Rewrite the data below with every "counterclockwise" swapped for "anticlockwise" and nothing else changed. Leave the pictures out of your answer.

──────────

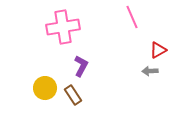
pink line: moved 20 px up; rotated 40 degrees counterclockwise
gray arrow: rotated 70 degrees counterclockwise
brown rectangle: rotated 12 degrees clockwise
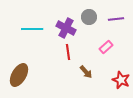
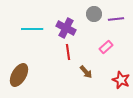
gray circle: moved 5 px right, 3 px up
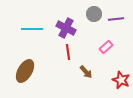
brown ellipse: moved 6 px right, 4 px up
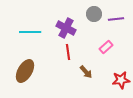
cyan line: moved 2 px left, 3 px down
red star: rotated 30 degrees counterclockwise
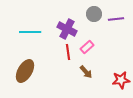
purple cross: moved 1 px right, 1 px down
pink rectangle: moved 19 px left
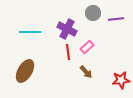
gray circle: moved 1 px left, 1 px up
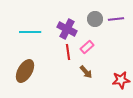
gray circle: moved 2 px right, 6 px down
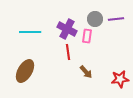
pink rectangle: moved 11 px up; rotated 40 degrees counterclockwise
red star: moved 1 px left, 1 px up
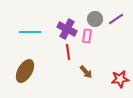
purple line: rotated 28 degrees counterclockwise
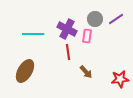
cyan line: moved 3 px right, 2 px down
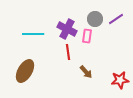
red star: moved 1 px down
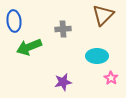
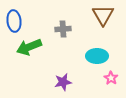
brown triangle: rotated 15 degrees counterclockwise
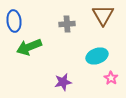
gray cross: moved 4 px right, 5 px up
cyan ellipse: rotated 20 degrees counterclockwise
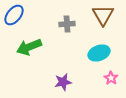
blue ellipse: moved 6 px up; rotated 45 degrees clockwise
cyan ellipse: moved 2 px right, 3 px up
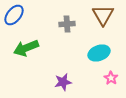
green arrow: moved 3 px left, 1 px down
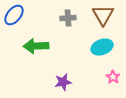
gray cross: moved 1 px right, 6 px up
green arrow: moved 10 px right, 2 px up; rotated 20 degrees clockwise
cyan ellipse: moved 3 px right, 6 px up
pink star: moved 2 px right, 1 px up
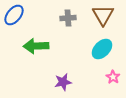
cyan ellipse: moved 2 px down; rotated 25 degrees counterclockwise
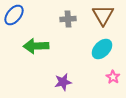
gray cross: moved 1 px down
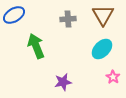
blue ellipse: rotated 20 degrees clockwise
green arrow: rotated 70 degrees clockwise
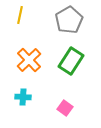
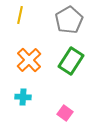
pink square: moved 5 px down
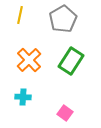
gray pentagon: moved 6 px left, 1 px up
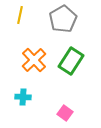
orange cross: moved 5 px right
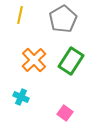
cyan cross: moved 2 px left; rotated 21 degrees clockwise
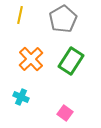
orange cross: moved 3 px left, 1 px up
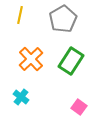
cyan cross: rotated 14 degrees clockwise
pink square: moved 14 px right, 6 px up
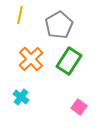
gray pentagon: moved 4 px left, 6 px down
green rectangle: moved 2 px left
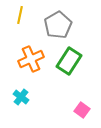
gray pentagon: moved 1 px left
orange cross: rotated 20 degrees clockwise
pink square: moved 3 px right, 3 px down
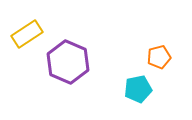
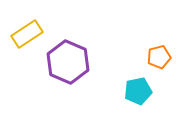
cyan pentagon: moved 2 px down
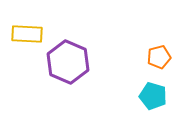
yellow rectangle: rotated 36 degrees clockwise
cyan pentagon: moved 15 px right, 5 px down; rotated 28 degrees clockwise
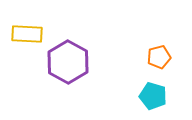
purple hexagon: rotated 6 degrees clockwise
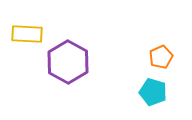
orange pentagon: moved 2 px right; rotated 10 degrees counterclockwise
cyan pentagon: moved 4 px up
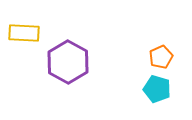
yellow rectangle: moved 3 px left, 1 px up
cyan pentagon: moved 4 px right, 3 px up
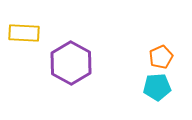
purple hexagon: moved 3 px right, 1 px down
cyan pentagon: moved 2 px up; rotated 20 degrees counterclockwise
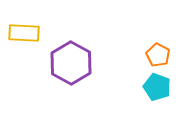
orange pentagon: moved 3 px left, 2 px up; rotated 20 degrees counterclockwise
cyan pentagon: rotated 24 degrees clockwise
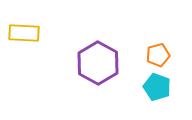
orange pentagon: rotated 30 degrees clockwise
purple hexagon: moved 27 px right
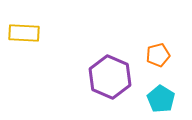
purple hexagon: moved 12 px right, 14 px down; rotated 6 degrees counterclockwise
cyan pentagon: moved 4 px right, 12 px down; rotated 12 degrees clockwise
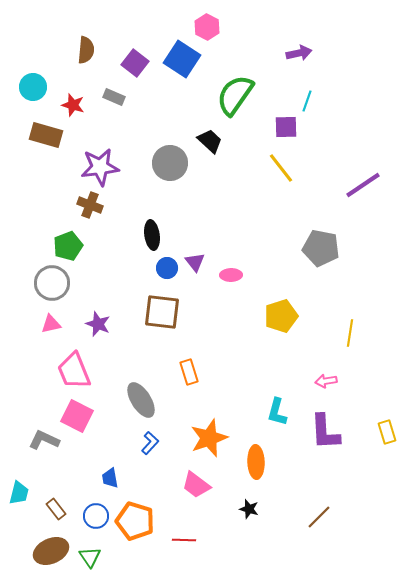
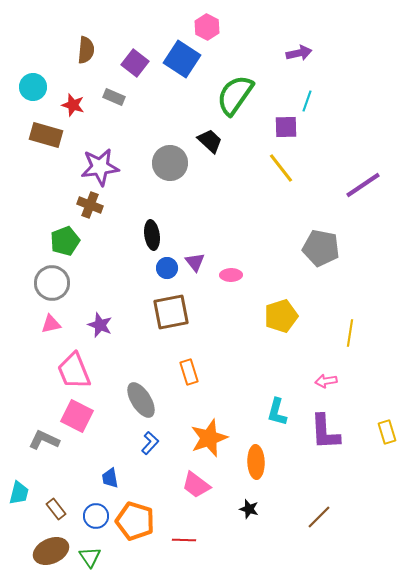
green pentagon at (68, 246): moved 3 px left, 5 px up
brown square at (162, 312): moved 9 px right; rotated 18 degrees counterclockwise
purple star at (98, 324): moved 2 px right, 1 px down
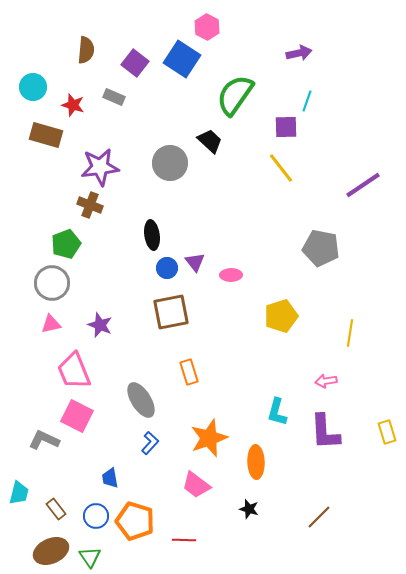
green pentagon at (65, 241): moved 1 px right, 3 px down
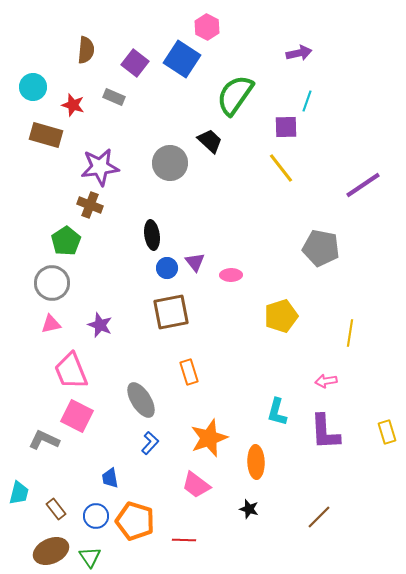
green pentagon at (66, 244): moved 3 px up; rotated 12 degrees counterclockwise
pink trapezoid at (74, 371): moved 3 px left
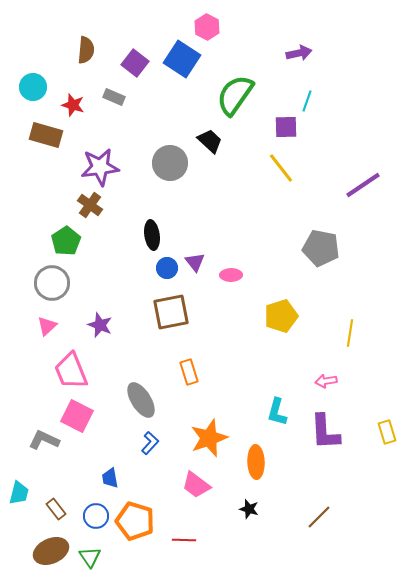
brown cross at (90, 205): rotated 15 degrees clockwise
pink triangle at (51, 324): moved 4 px left, 2 px down; rotated 30 degrees counterclockwise
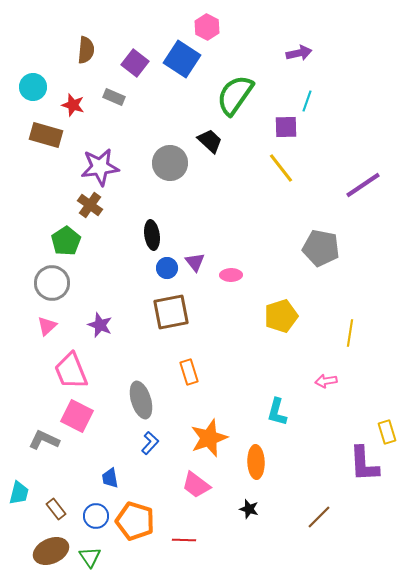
gray ellipse at (141, 400): rotated 15 degrees clockwise
purple L-shape at (325, 432): moved 39 px right, 32 px down
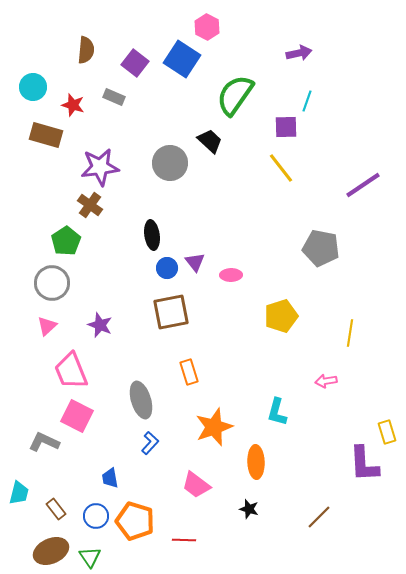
orange star at (209, 438): moved 5 px right, 11 px up
gray L-shape at (44, 440): moved 2 px down
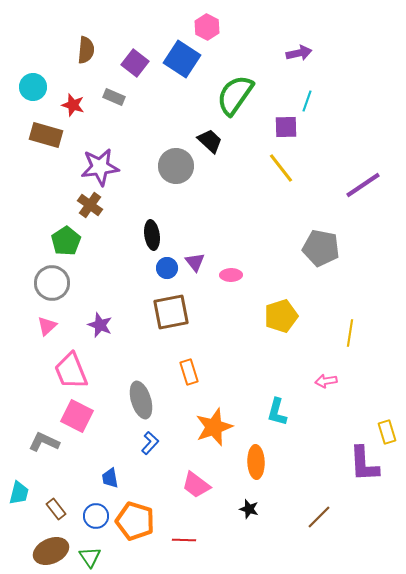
gray circle at (170, 163): moved 6 px right, 3 px down
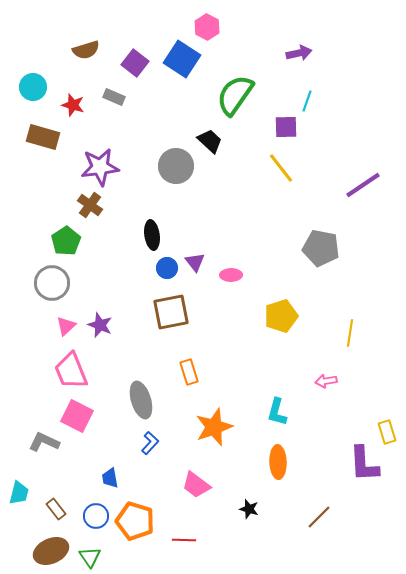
brown semicircle at (86, 50): rotated 68 degrees clockwise
brown rectangle at (46, 135): moved 3 px left, 2 px down
pink triangle at (47, 326): moved 19 px right
orange ellipse at (256, 462): moved 22 px right
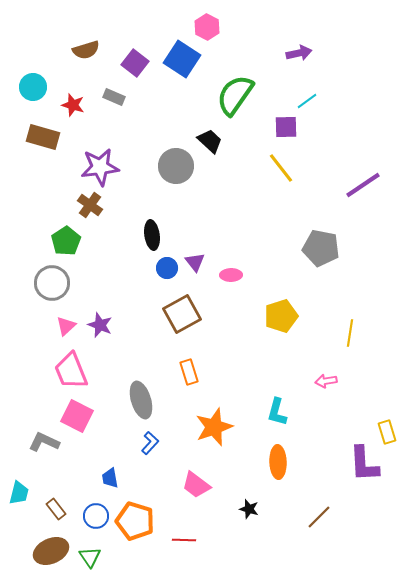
cyan line at (307, 101): rotated 35 degrees clockwise
brown square at (171, 312): moved 11 px right, 2 px down; rotated 18 degrees counterclockwise
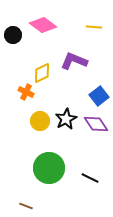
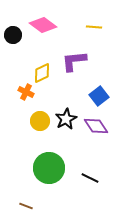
purple L-shape: rotated 28 degrees counterclockwise
purple diamond: moved 2 px down
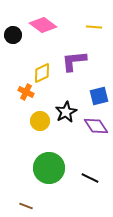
blue square: rotated 24 degrees clockwise
black star: moved 7 px up
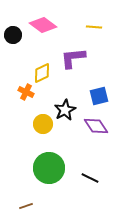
purple L-shape: moved 1 px left, 3 px up
black star: moved 1 px left, 2 px up
yellow circle: moved 3 px right, 3 px down
brown line: rotated 40 degrees counterclockwise
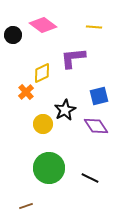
orange cross: rotated 21 degrees clockwise
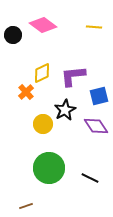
purple L-shape: moved 18 px down
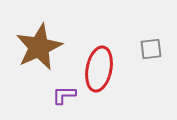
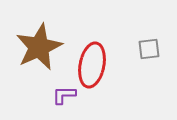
gray square: moved 2 px left
red ellipse: moved 7 px left, 4 px up
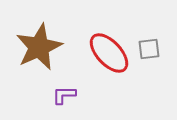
red ellipse: moved 17 px right, 12 px up; rotated 54 degrees counterclockwise
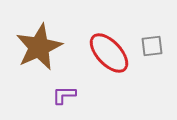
gray square: moved 3 px right, 3 px up
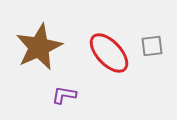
purple L-shape: rotated 10 degrees clockwise
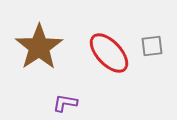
brown star: rotated 9 degrees counterclockwise
purple L-shape: moved 1 px right, 8 px down
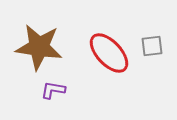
brown star: rotated 30 degrees counterclockwise
purple L-shape: moved 12 px left, 13 px up
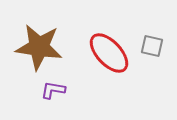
gray square: rotated 20 degrees clockwise
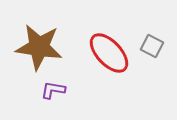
gray square: rotated 15 degrees clockwise
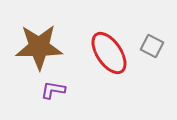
brown star: rotated 9 degrees counterclockwise
red ellipse: rotated 9 degrees clockwise
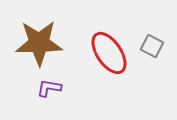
brown star: moved 4 px up
purple L-shape: moved 4 px left, 2 px up
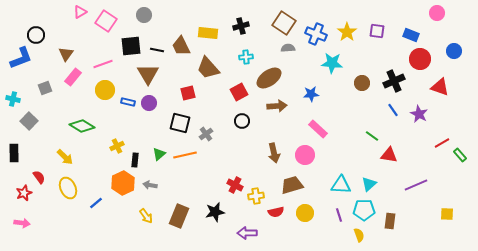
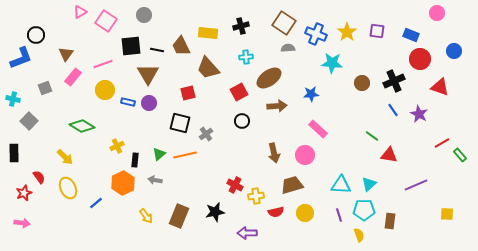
gray arrow at (150, 185): moved 5 px right, 5 px up
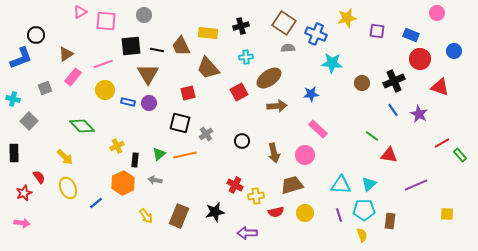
pink square at (106, 21): rotated 30 degrees counterclockwise
yellow star at (347, 32): moved 14 px up; rotated 24 degrees clockwise
brown triangle at (66, 54): rotated 21 degrees clockwise
black circle at (242, 121): moved 20 px down
green diamond at (82, 126): rotated 15 degrees clockwise
yellow semicircle at (359, 235): moved 3 px right
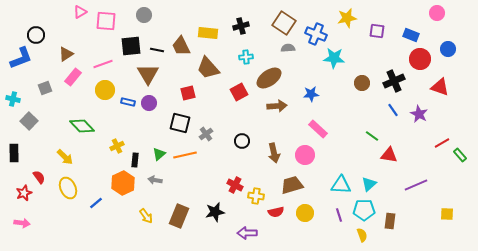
blue circle at (454, 51): moved 6 px left, 2 px up
cyan star at (332, 63): moved 2 px right, 5 px up
yellow cross at (256, 196): rotated 14 degrees clockwise
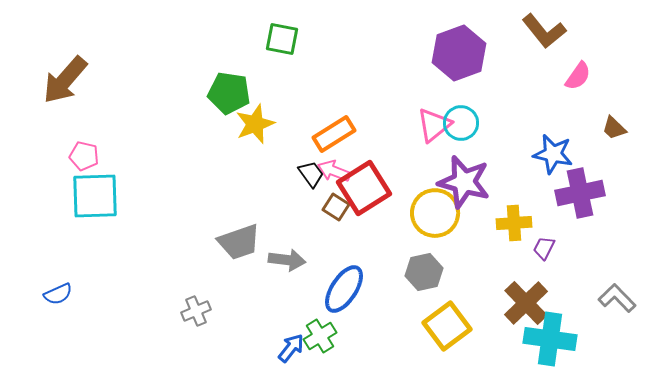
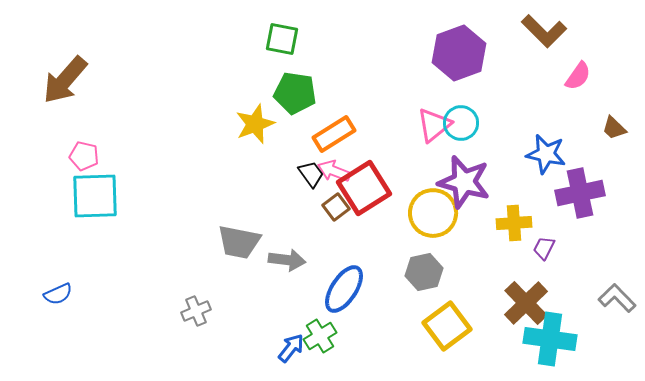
brown L-shape: rotated 6 degrees counterclockwise
green pentagon: moved 66 px right
blue star: moved 7 px left
brown square: rotated 20 degrees clockwise
yellow circle: moved 2 px left
gray trapezoid: rotated 30 degrees clockwise
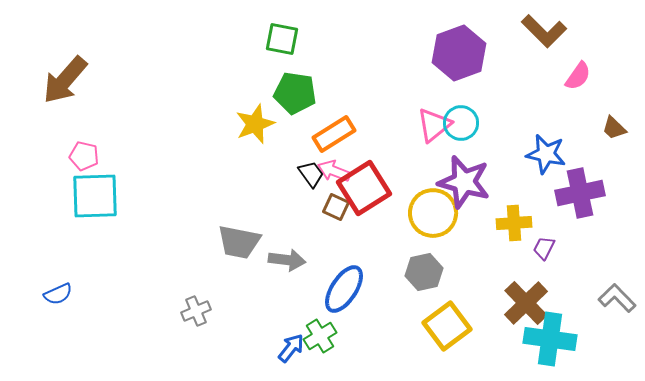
brown square: rotated 28 degrees counterclockwise
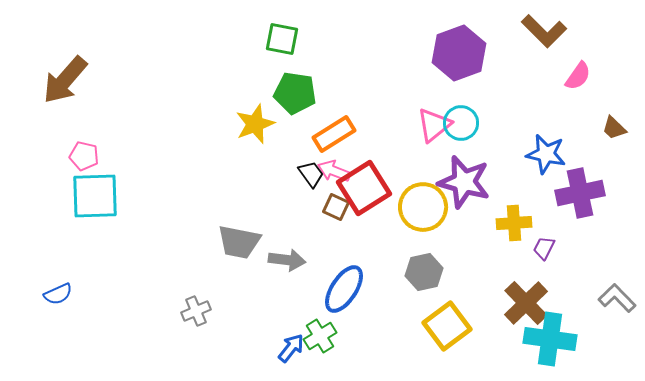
yellow circle: moved 10 px left, 6 px up
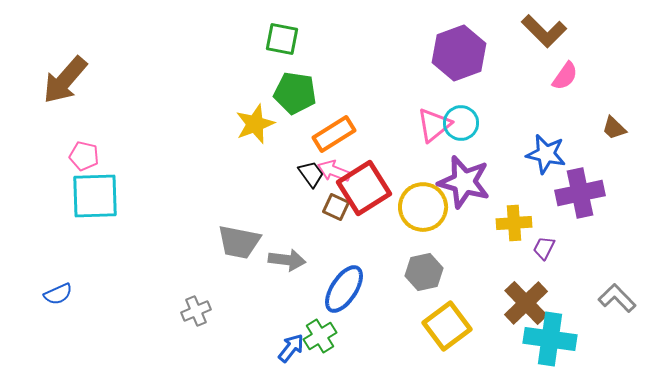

──────────

THE RESPONSE:
pink line: moved 20 px up; rotated 40 degrees anticlockwise
gray arrow: rotated 70 degrees anticlockwise
brown rectangle: rotated 12 degrees clockwise
gray circle: moved 5 px right, 3 px up
brown ellipse: moved 6 px right, 4 px up
cyan line: moved 2 px left, 3 px down
red star: rotated 30 degrees anticlockwise
purple cross: moved 1 px right, 1 px down
pink rectangle: moved 19 px left
gray circle: moved 1 px left, 1 px up
gray circle: moved 2 px right, 6 px down
pink rectangle: moved 11 px up; rotated 40 degrees anticlockwise
red star: moved 1 px left, 1 px up
purple line: rotated 28 degrees anticlockwise
cyan line: moved 3 px right, 2 px down
red star: moved 1 px down
brown triangle: rotated 15 degrees anticlockwise
gray cross: moved 4 px right, 5 px up
cyan ellipse: rotated 20 degrees anticlockwise
blue ellipse: moved 6 px up; rotated 45 degrees clockwise
cyan ellipse: moved 2 px right, 3 px up
green arrow: moved 3 px left, 1 px down
gray cross: moved 1 px right, 6 px up
green arrow: moved 10 px right, 2 px up; rotated 20 degrees clockwise
cyan ellipse: moved 3 px right, 6 px up
pink star: moved 2 px right, 1 px up
cyan ellipse: moved 2 px down; rotated 25 degrees anticlockwise
gray cross: moved 1 px down
blue ellipse: rotated 20 degrees clockwise
green arrow: rotated 70 degrees clockwise
pink square: moved 5 px down
gray pentagon: moved 6 px left, 1 px up
orange cross: moved 5 px right
cyan cross: moved 2 px left; rotated 21 degrees clockwise
orange cross: moved 3 px left, 1 px up
cyan cross: rotated 14 degrees clockwise
pink square: moved 14 px right, 6 px up
gray pentagon: moved 4 px left, 6 px down
green rectangle: moved 2 px left
gray pentagon: moved 1 px left
orange cross: rotated 20 degrees clockwise
pink square: moved 3 px right, 3 px down
cyan pentagon: moved 2 px down
yellow rectangle: rotated 36 degrees clockwise
cyan pentagon: moved 15 px right, 5 px down; rotated 28 degrees clockwise
purple hexagon: rotated 6 degrees clockwise
orange pentagon: moved 2 px right; rotated 10 degrees anticlockwise
cyan pentagon: moved 4 px up
yellow rectangle: moved 3 px left, 1 px up
cyan pentagon: moved 4 px right, 3 px up
purple hexagon: moved 3 px right, 1 px down
cyan pentagon: moved 2 px up; rotated 20 degrees anticlockwise
orange pentagon: moved 3 px left, 2 px up; rotated 20 degrees anticlockwise
cyan pentagon: rotated 24 degrees clockwise
orange pentagon: rotated 30 degrees clockwise
purple hexagon: moved 27 px right
purple hexagon: moved 12 px right, 14 px down; rotated 6 degrees anticlockwise
cyan pentagon: moved 4 px right, 12 px down; rotated 12 degrees clockwise
green pentagon at (68, 246): moved 3 px left, 5 px up
brown square at (162, 312): moved 9 px right; rotated 18 degrees anticlockwise
purple star at (98, 324): moved 2 px right, 1 px down
green pentagon at (65, 241): moved 1 px right, 3 px down
green pentagon at (66, 244): moved 3 px up; rotated 12 degrees anticlockwise
pink trapezoid at (74, 371): moved 3 px left
brown cross at (90, 205): rotated 15 degrees clockwise
pink triangle at (51, 324): moved 4 px left, 2 px down; rotated 30 degrees anticlockwise
gray ellipse at (141, 400): rotated 15 degrees clockwise
purple L-shape at (325, 432): moved 39 px right, 32 px down
orange star at (209, 438): moved 5 px right, 11 px up
gray L-shape at (44, 440): moved 2 px down
gray circle at (170, 163): moved 6 px right, 3 px down
brown semicircle at (86, 50): rotated 68 degrees clockwise
brown rectangle at (46, 135): moved 3 px left, 2 px down
pink triangle at (47, 326): moved 19 px right
orange ellipse at (256, 462): moved 22 px right
cyan line at (307, 101): rotated 35 degrees clockwise
brown square at (171, 312): moved 11 px right, 2 px down; rotated 18 degrees anticlockwise
purple L-shape: rotated 28 degrees anticlockwise
purple diamond: moved 2 px down
blue square: rotated 24 degrees clockwise
black star: moved 7 px up
purple L-shape: moved 1 px left, 3 px up
black star: moved 1 px left, 2 px up
yellow circle: moved 3 px right, 3 px down
brown line: rotated 40 degrees anticlockwise
orange cross: rotated 21 degrees clockwise
purple L-shape: moved 18 px down
gray square: moved 2 px left
red ellipse: moved 7 px left, 4 px up
red ellipse: moved 17 px right, 12 px up; rotated 54 degrees anticlockwise
gray square: moved 3 px right, 3 px up
purple L-shape: rotated 10 degrees clockwise
brown star: rotated 9 degrees anticlockwise
purple L-shape: moved 1 px right, 8 px down
brown star: rotated 30 degrees anticlockwise
purple L-shape: moved 12 px left, 13 px up
gray square: rotated 20 degrees clockwise
gray square: rotated 15 degrees clockwise
brown star: rotated 9 degrees anticlockwise
red ellipse: rotated 9 degrees clockwise
brown star: moved 4 px up
purple L-shape: moved 4 px left, 2 px up
gray arrow at (150, 185): moved 5 px right, 5 px up
pink square at (106, 21): rotated 30 degrees anticlockwise
yellow star at (347, 32): moved 14 px up; rotated 24 degrees clockwise
brown triangle at (66, 54): rotated 21 degrees clockwise
black circle at (242, 121): moved 20 px down
green diamond at (82, 126): rotated 15 degrees clockwise
yellow semicircle at (359, 235): moved 3 px right
blue circle at (454, 51): moved 6 px left, 2 px up
cyan star at (332, 63): moved 2 px right, 5 px up
yellow cross at (256, 196): rotated 14 degrees clockwise
brown L-shape: rotated 6 degrees anticlockwise
green pentagon: moved 66 px right
blue star: moved 7 px left
brown square: rotated 20 degrees clockwise
yellow circle: moved 2 px left
gray trapezoid: rotated 30 degrees clockwise
brown square: rotated 28 degrees anticlockwise
yellow circle: moved 10 px left, 6 px up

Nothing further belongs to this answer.